- _What you have to do_:
Exclude the pictures, then repeat the remaining data exactly.

- _The data_:
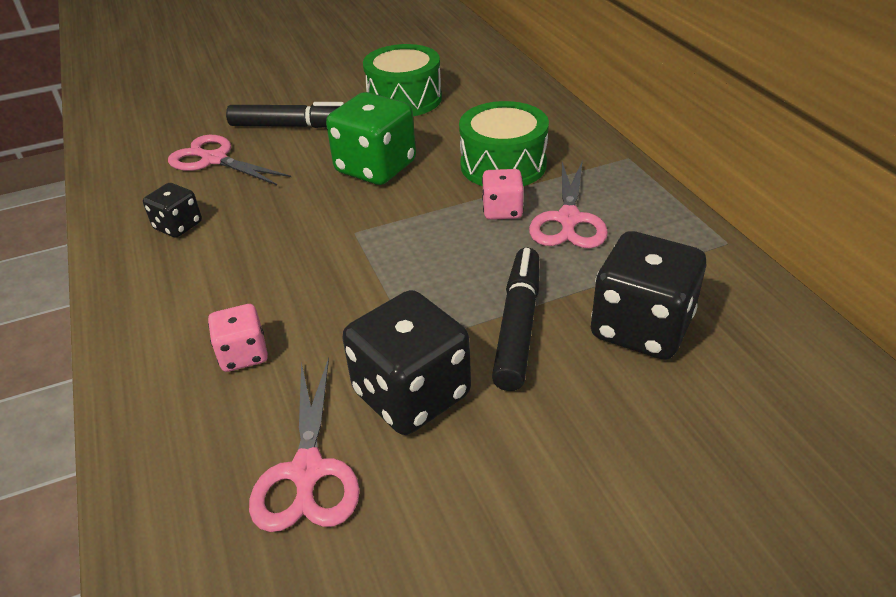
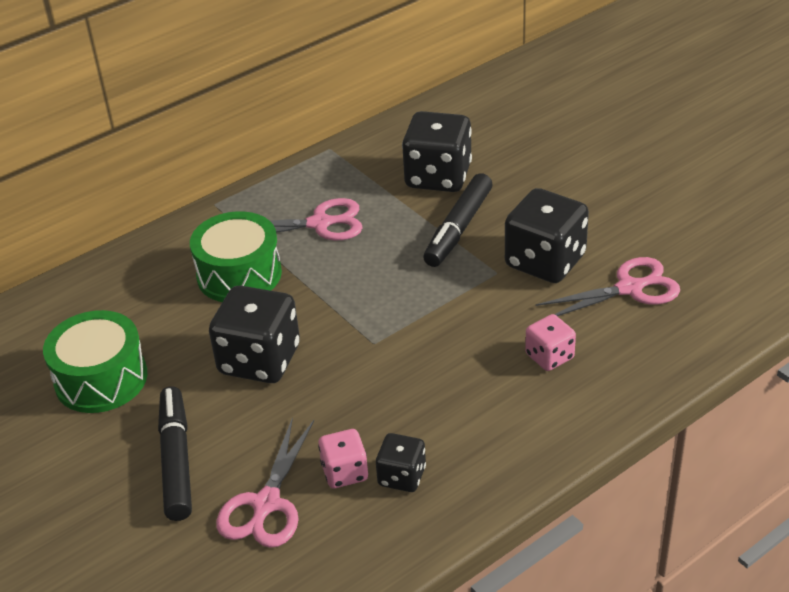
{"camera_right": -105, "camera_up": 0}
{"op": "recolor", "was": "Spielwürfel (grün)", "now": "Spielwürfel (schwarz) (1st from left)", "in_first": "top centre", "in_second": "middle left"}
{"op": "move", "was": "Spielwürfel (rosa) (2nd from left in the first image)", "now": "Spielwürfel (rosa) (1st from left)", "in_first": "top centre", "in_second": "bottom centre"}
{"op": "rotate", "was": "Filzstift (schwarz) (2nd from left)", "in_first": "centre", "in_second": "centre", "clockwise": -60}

- _Result_:
{"camera_right": -105, "camera_up": 0}
{"op": "recolor", "was": "Spielwürfel (grün)", "now": "Spielwürfel (schwarz) (1st from left)", "in_first": "top centre", "in_second": "middle left"}
{"op": "move", "was": "Spielwürfel (rosa) (2nd from left in the first image)", "now": "Spielwürfel (rosa) (1st from left)", "in_first": "top centre", "in_second": "bottom centre"}
{"op": "rotate", "was": "Filzstift (schwarz) (2nd from left)", "in_first": "centre", "in_second": "centre", "clockwise": -60}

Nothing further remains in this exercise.